PROBLEM DESCRIPTION: Copy the motion lines from all the records below word for word, leaving out the pictures.

GIVEN INFORMATION:
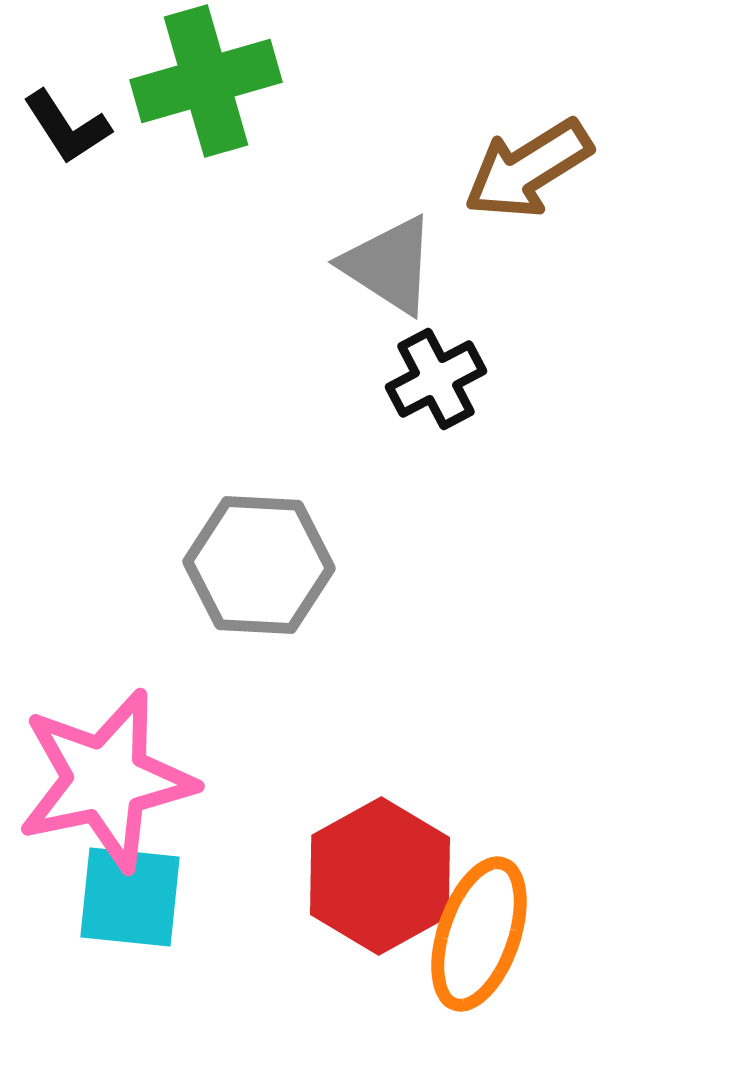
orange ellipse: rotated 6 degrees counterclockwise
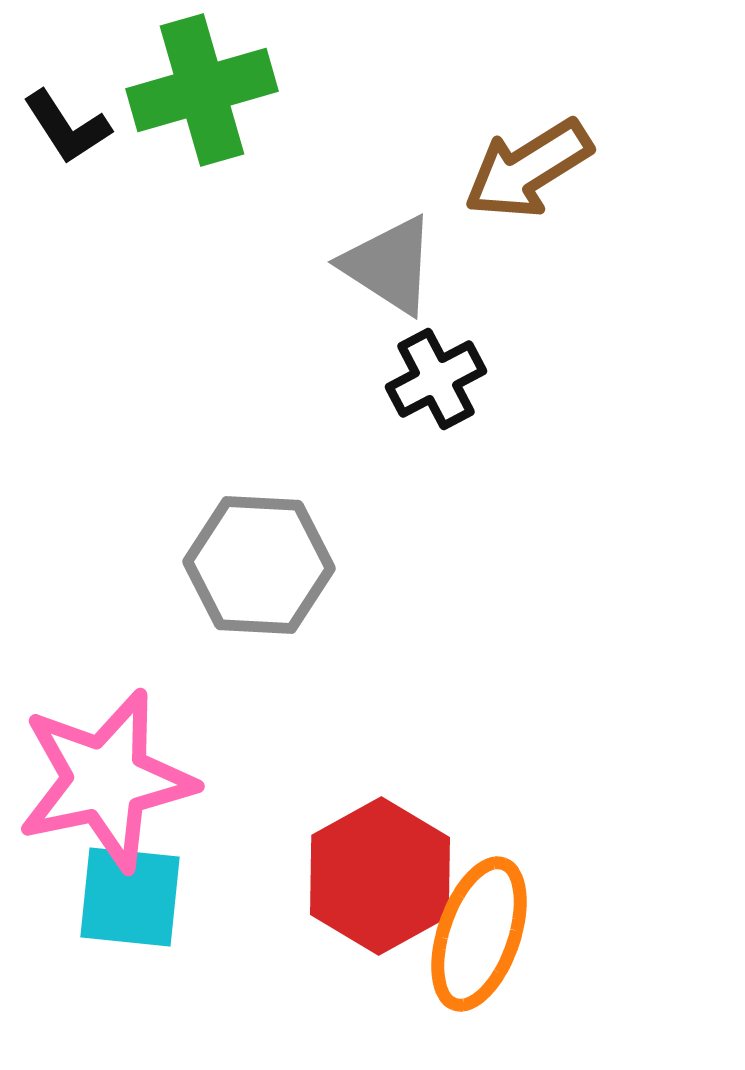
green cross: moved 4 px left, 9 px down
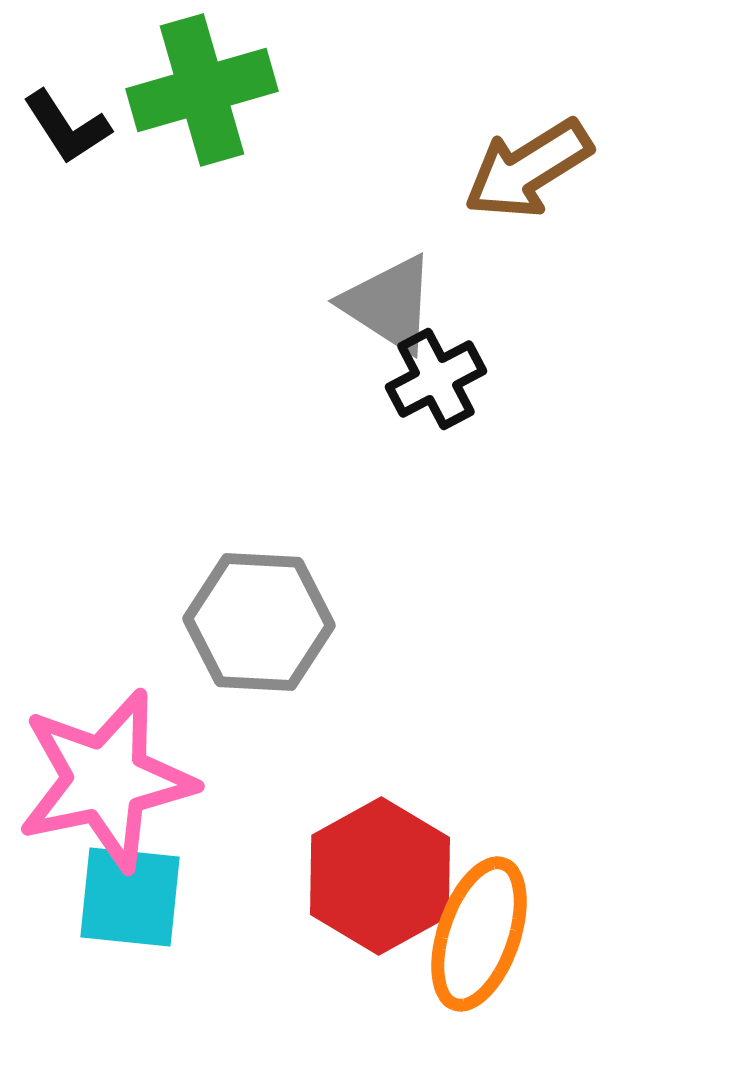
gray triangle: moved 39 px down
gray hexagon: moved 57 px down
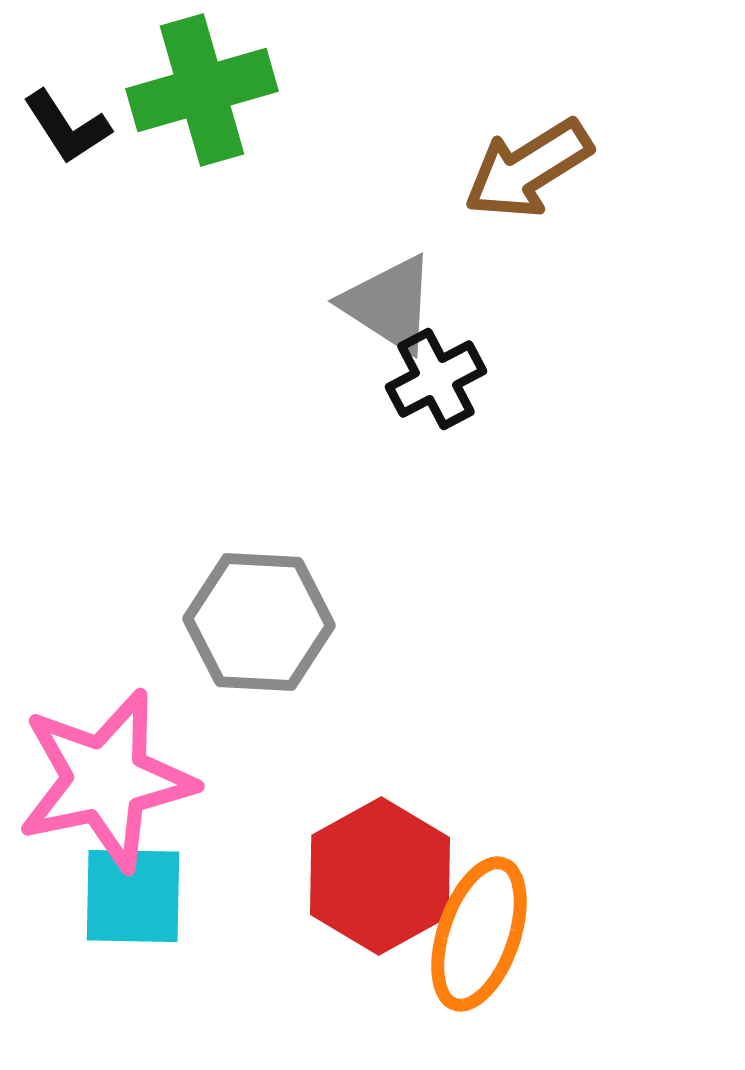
cyan square: moved 3 px right, 1 px up; rotated 5 degrees counterclockwise
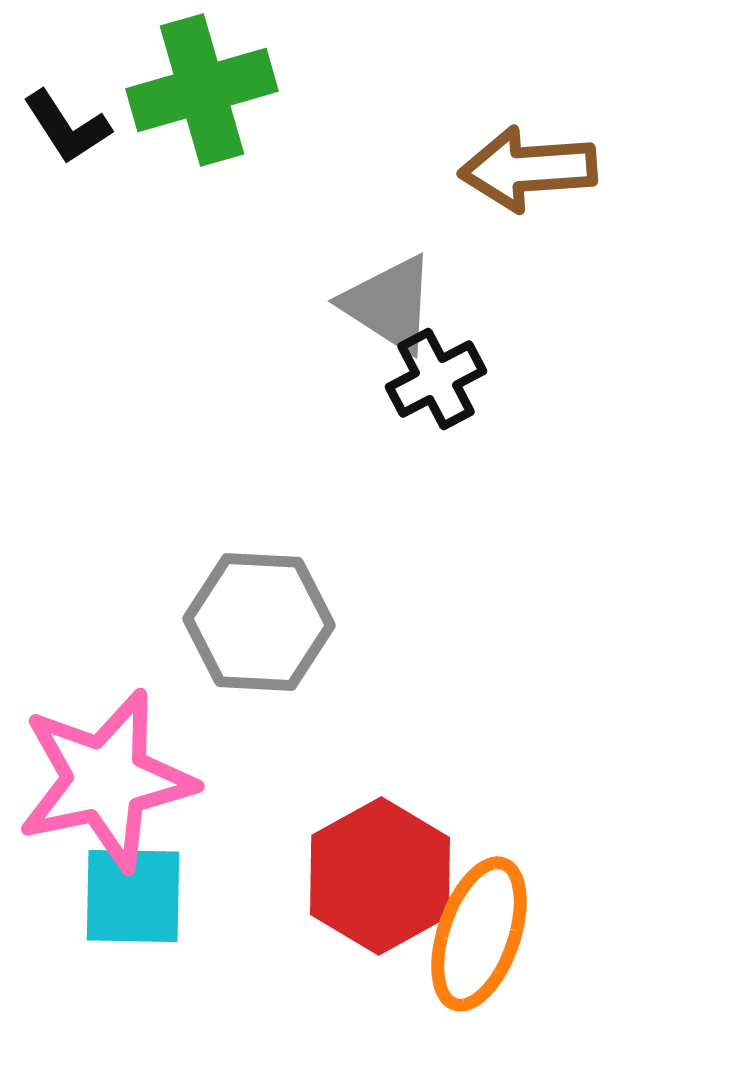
brown arrow: rotated 28 degrees clockwise
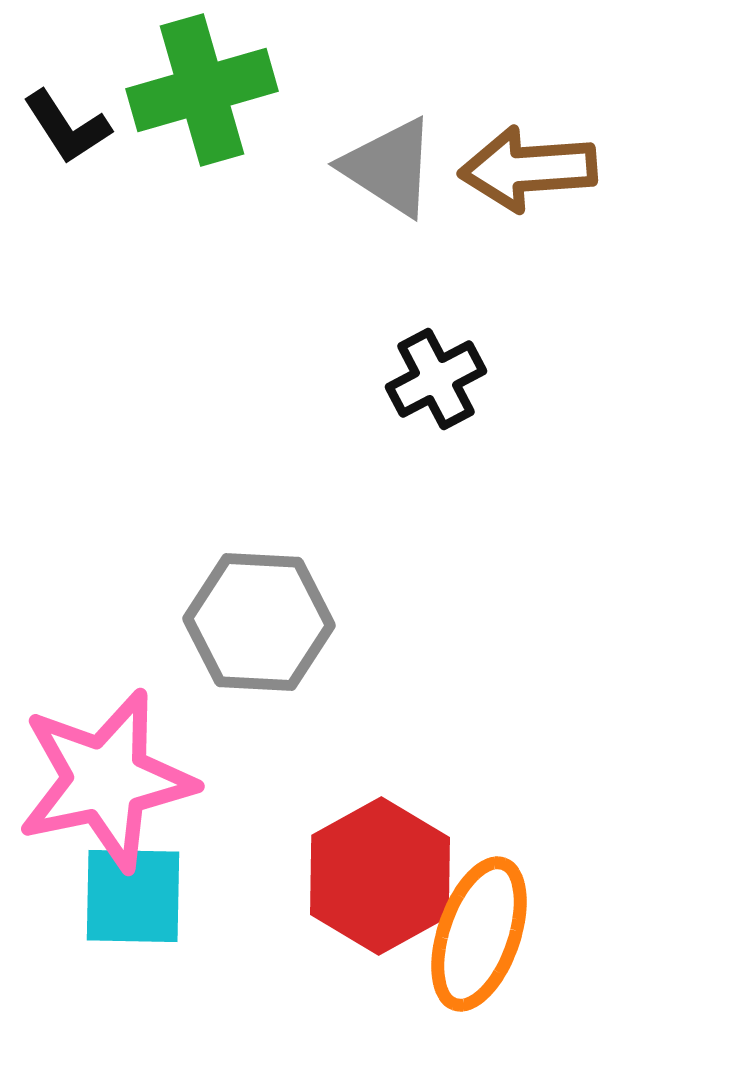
gray triangle: moved 137 px up
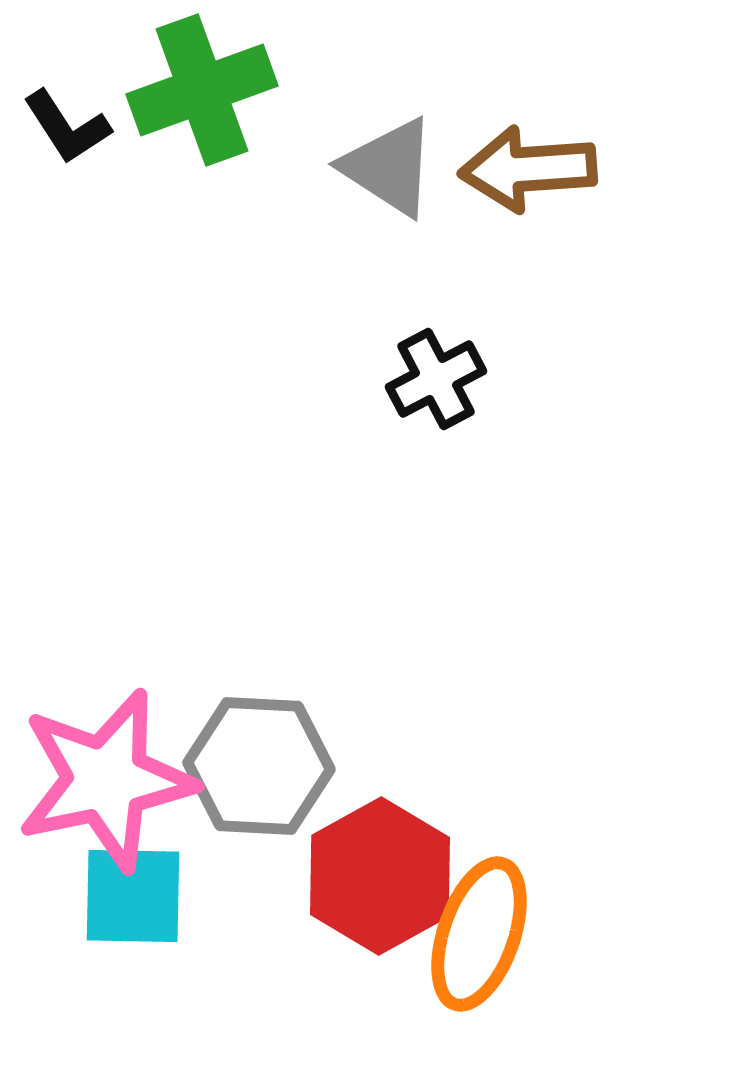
green cross: rotated 4 degrees counterclockwise
gray hexagon: moved 144 px down
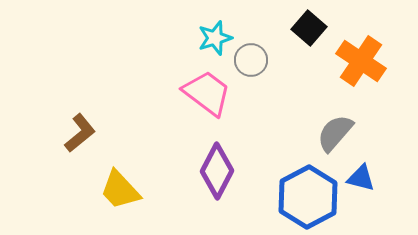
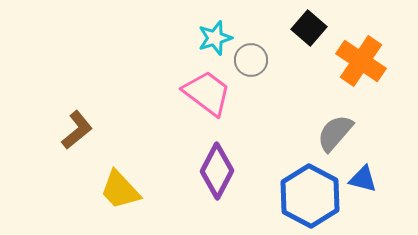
brown L-shape: moved 3 px left, 3 px up
blue triangle: moved 2 px right, 1 px down
blue hexagon: moved 2 px right, 1 px up; rotated 4 degrees counterclockwise
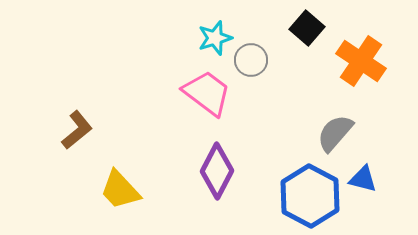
black square: moved 2 px left
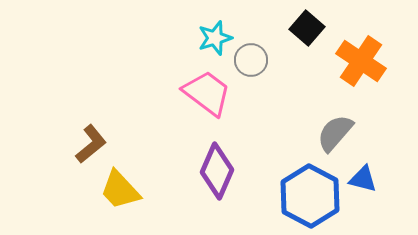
brown L-shape: moved 14 px right, 14 px down
purple diamond: rotated 4 degrees counterclockwise
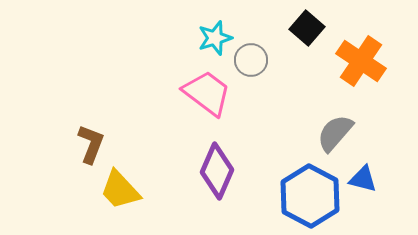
brown L-shape: rotated 30 degrees counterclockwise
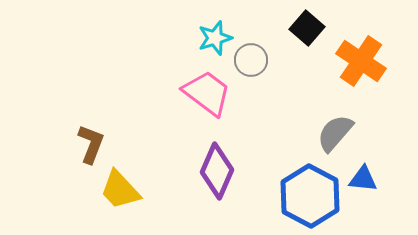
blue triangle: rotated 8 degrees counterclockwise
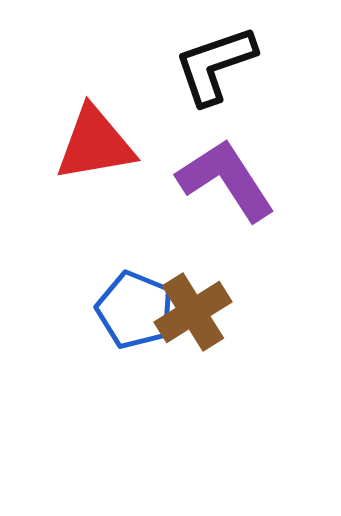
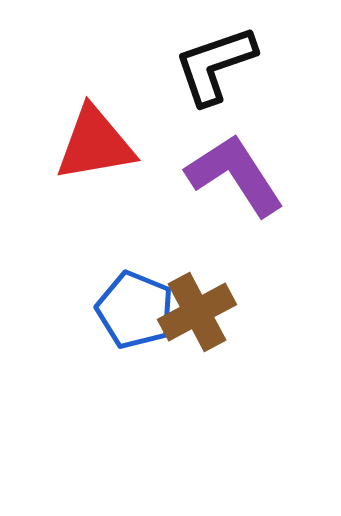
purple L-shape: moved 9 px right, 5 px up
brown cross: moved 4 px right; rotated 4 degrees clockwise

COMPLETE RESPONSE:
orange ellipse: rotated 6 degrees counterclockwise
green cross: moved 4 px left, 9 px down
gray triangle: moved 39 px down
gray hexagon: moved 57 px down
cyan square: moved 3 px right, 1 px up; rotated 5 degrees counterclockwise
brown arrow: rotated 28 degrees clockwise
gray triangle: moved 137 px up
green cross: rotated 4 degrees counterclockwise
gray hexagon: moved 144 px down
brown L-shape: moved 3 px left, 3 px up
blue triangle: moved 2 px right, 1 px down
blue hexagon: moved 2 px right, 1 px up; rotated 4 degrees counterclockwise
black square: moved 2 px left
brown L-shape: moved 14 px right, 14 px down
purple diamond: rotated 4 degrees counterclockwise
brown L-shape: rotated 30 degrees counterclockwise
blue triangle: rotated 8 degrees counterclockwise
purple L-shape: moved 9 px right, 5 px up
brown cross: moved 4 px right; rotated 4 degrees clockwise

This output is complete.